◆ Work task: Could you restate all of the records exactly, leaving out the pictures?

◆ Data in this exercise:
- Opening Delimiter -

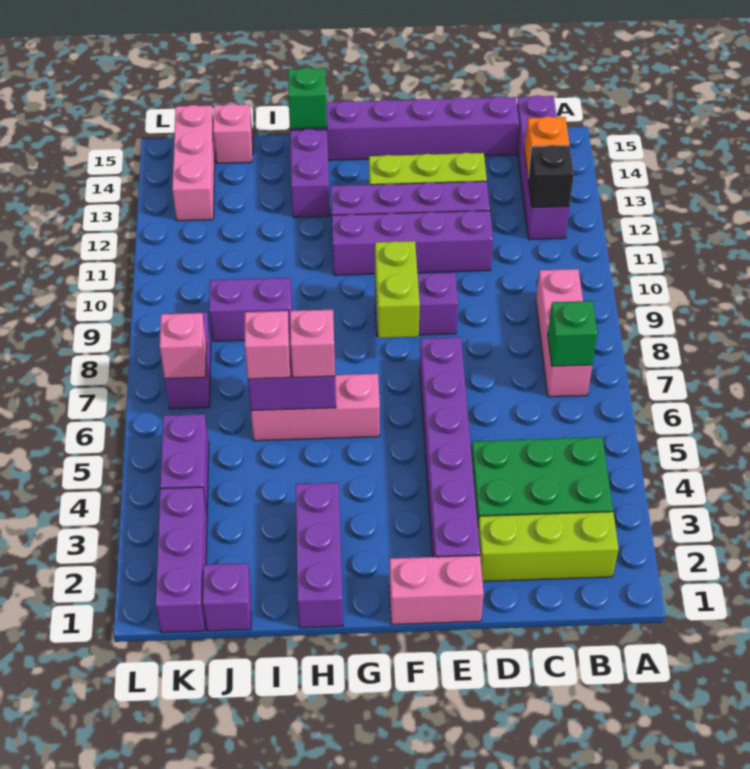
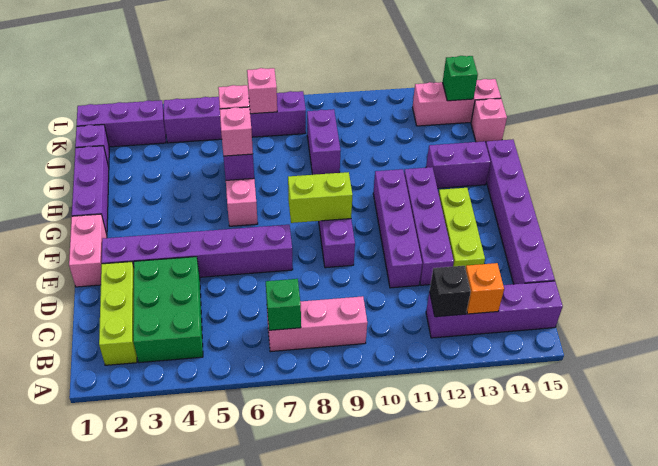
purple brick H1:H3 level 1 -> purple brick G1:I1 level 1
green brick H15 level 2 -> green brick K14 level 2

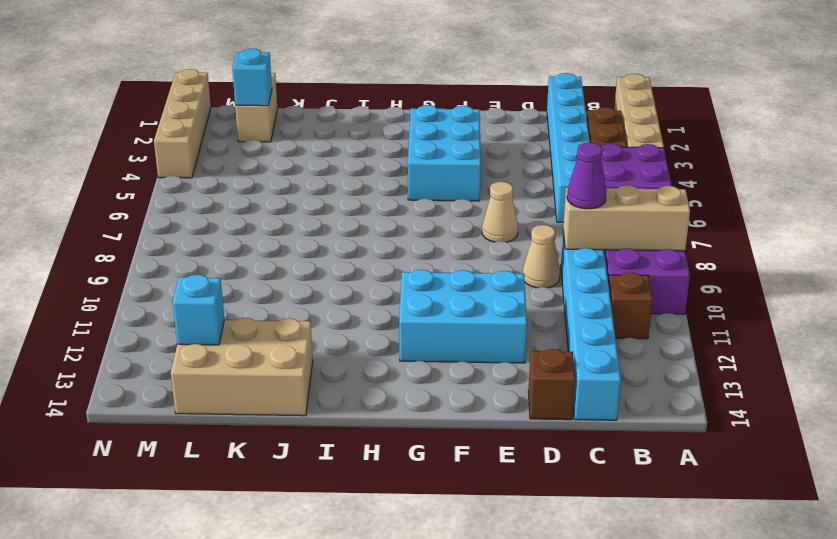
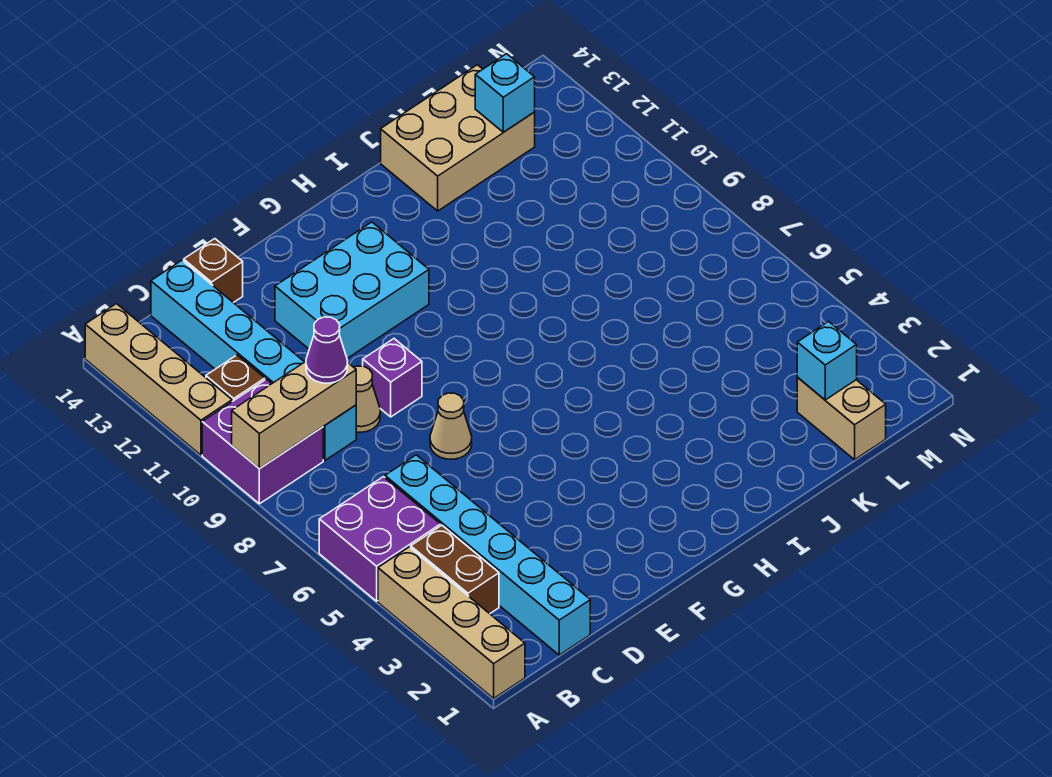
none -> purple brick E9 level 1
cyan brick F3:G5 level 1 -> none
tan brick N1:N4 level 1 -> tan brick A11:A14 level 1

- Closing Delimiter -

◆ Output for this task:
purple brick H1:H3 level 1 -> purple brick G1:I1 level 1
green brick H15 level 2 -> green brick K14 level 2

none -> purple brick E9 level 1
cyan brick F3:G5 level 1 -> none
tan brick N1:N4 level 1 -> tan brick A11:A14 level 1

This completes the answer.